GOAL OF THE EXERCISE
Find each line below that contains the string "autoBeamOff" and copy every such line in full.

TASK DATA
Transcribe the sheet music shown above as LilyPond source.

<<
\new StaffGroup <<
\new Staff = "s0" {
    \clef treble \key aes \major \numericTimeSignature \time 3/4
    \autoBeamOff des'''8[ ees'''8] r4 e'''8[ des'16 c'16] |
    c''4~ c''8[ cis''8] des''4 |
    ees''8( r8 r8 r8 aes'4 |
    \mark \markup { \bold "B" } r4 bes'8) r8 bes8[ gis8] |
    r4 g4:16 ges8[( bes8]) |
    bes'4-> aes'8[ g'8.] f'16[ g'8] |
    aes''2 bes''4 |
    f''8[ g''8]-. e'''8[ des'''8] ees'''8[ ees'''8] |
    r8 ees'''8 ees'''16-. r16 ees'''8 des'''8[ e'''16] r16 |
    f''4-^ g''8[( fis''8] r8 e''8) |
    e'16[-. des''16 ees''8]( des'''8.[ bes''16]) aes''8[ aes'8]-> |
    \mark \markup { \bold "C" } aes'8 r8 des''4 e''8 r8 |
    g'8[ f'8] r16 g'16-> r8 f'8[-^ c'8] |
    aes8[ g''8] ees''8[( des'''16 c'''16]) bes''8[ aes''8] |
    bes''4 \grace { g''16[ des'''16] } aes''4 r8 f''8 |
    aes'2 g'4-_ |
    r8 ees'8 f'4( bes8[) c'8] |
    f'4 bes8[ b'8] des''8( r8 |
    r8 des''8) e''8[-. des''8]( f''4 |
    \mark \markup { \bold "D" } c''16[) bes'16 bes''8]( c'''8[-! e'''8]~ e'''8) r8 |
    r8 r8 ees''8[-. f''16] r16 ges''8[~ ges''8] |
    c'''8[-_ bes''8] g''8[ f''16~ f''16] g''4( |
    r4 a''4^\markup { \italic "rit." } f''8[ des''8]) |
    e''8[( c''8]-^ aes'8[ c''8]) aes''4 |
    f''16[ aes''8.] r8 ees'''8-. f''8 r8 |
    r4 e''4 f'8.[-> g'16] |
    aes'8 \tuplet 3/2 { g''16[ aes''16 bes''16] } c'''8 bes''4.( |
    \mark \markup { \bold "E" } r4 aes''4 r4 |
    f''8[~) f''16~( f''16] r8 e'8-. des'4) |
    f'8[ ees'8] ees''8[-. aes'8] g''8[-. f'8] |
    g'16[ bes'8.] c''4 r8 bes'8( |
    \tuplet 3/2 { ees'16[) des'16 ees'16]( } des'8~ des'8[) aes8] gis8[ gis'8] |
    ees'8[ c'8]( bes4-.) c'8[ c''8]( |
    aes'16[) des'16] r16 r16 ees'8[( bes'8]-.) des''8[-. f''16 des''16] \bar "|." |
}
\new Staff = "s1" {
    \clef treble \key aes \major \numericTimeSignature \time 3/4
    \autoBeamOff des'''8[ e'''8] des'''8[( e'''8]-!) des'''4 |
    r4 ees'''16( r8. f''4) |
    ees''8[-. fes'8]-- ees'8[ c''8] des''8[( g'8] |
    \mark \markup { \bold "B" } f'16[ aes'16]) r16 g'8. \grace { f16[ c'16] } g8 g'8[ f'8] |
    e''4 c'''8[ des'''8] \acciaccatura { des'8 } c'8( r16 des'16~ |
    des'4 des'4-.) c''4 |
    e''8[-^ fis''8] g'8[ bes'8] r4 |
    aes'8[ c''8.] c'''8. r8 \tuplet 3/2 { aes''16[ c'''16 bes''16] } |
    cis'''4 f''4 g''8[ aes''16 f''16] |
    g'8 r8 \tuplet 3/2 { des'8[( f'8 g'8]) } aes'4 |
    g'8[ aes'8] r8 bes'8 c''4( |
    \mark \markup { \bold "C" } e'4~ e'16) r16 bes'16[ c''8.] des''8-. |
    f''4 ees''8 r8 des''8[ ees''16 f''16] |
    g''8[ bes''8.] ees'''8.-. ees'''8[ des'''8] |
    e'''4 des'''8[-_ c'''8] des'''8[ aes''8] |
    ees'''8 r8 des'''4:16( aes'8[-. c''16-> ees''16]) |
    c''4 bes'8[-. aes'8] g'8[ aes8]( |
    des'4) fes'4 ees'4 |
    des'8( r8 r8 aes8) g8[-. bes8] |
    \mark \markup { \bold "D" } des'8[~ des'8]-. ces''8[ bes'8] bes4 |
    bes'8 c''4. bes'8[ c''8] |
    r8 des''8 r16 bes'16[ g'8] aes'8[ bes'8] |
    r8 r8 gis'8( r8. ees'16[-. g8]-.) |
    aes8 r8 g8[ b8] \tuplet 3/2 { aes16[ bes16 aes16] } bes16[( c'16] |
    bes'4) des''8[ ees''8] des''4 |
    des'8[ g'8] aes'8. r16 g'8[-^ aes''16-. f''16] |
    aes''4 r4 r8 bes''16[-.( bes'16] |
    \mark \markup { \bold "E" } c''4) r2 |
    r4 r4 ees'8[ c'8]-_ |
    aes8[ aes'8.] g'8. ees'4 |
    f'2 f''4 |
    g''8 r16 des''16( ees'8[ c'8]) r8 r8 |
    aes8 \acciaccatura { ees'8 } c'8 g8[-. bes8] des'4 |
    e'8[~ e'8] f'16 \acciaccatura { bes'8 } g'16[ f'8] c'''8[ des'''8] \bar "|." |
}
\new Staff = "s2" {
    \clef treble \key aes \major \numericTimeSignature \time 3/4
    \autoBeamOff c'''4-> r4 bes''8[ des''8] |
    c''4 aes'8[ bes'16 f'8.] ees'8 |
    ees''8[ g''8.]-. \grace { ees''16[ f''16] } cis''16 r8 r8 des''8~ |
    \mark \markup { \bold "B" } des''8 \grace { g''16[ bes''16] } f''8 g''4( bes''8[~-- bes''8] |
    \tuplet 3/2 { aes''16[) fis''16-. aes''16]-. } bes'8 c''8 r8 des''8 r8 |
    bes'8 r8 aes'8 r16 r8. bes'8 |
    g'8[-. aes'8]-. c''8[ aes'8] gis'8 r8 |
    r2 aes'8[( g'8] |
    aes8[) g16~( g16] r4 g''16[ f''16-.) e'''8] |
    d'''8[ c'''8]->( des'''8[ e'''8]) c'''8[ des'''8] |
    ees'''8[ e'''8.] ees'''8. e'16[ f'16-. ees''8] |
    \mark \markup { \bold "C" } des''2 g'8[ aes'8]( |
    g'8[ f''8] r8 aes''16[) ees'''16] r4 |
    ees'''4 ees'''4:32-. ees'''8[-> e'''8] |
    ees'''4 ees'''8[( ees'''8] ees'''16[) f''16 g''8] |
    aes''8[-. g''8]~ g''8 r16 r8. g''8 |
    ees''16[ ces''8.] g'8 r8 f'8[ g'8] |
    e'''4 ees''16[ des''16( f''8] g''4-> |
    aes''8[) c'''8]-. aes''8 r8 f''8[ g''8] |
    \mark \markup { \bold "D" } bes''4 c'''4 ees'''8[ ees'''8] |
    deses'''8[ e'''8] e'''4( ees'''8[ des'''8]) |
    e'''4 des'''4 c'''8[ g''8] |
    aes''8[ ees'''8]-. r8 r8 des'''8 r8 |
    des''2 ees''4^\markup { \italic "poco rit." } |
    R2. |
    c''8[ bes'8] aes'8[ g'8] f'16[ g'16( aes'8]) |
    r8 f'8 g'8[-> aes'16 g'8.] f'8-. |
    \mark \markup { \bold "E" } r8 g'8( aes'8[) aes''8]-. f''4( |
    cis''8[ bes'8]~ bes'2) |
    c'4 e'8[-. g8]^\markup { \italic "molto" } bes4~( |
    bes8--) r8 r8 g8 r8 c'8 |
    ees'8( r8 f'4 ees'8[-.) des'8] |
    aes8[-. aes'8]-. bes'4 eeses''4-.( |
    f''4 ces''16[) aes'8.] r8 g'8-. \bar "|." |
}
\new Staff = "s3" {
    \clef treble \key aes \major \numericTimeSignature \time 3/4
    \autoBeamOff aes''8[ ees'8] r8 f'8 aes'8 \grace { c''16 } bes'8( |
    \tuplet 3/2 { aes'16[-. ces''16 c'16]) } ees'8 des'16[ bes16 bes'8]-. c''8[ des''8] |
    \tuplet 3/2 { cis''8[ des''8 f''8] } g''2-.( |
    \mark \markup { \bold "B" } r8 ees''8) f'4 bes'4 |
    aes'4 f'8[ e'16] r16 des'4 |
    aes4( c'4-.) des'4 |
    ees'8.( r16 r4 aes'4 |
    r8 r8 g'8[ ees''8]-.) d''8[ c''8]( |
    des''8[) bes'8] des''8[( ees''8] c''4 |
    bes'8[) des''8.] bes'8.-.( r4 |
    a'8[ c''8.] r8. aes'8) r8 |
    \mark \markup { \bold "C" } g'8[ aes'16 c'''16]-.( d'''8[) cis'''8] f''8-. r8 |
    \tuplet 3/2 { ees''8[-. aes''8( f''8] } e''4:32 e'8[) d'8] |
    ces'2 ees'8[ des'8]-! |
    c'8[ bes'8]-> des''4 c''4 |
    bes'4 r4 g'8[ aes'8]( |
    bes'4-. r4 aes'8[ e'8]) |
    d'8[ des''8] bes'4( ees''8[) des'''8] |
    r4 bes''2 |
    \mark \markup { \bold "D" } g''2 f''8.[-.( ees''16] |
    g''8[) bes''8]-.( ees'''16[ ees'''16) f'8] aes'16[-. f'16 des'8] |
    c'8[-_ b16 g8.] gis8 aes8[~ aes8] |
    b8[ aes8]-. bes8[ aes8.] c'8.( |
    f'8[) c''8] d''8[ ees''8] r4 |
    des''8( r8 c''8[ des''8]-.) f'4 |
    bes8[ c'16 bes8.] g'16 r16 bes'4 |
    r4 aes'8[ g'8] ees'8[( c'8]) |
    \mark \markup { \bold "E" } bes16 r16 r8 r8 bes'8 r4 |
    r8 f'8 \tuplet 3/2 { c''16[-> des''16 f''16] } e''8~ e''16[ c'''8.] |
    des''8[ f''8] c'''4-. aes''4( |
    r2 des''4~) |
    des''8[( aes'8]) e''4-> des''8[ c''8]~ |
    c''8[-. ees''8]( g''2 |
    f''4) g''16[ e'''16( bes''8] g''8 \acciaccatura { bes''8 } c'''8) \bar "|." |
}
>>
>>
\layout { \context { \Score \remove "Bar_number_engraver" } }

WORKED ANSWER
    \autoBeamOff des'''8[ ees'''8] r4 e'''8[ des'16 c'16] |
    \autoBeamOff des'''8[ e'''8] des'''8[( e'''8]-!) des'''4 |
    \autoBeamOff c'''4-> r4 bes''8[ des''8] |
    \autoBeamOff aes''8[ ees'8] r8 f'8 aes'8 \grace { c''16 } bes'8( |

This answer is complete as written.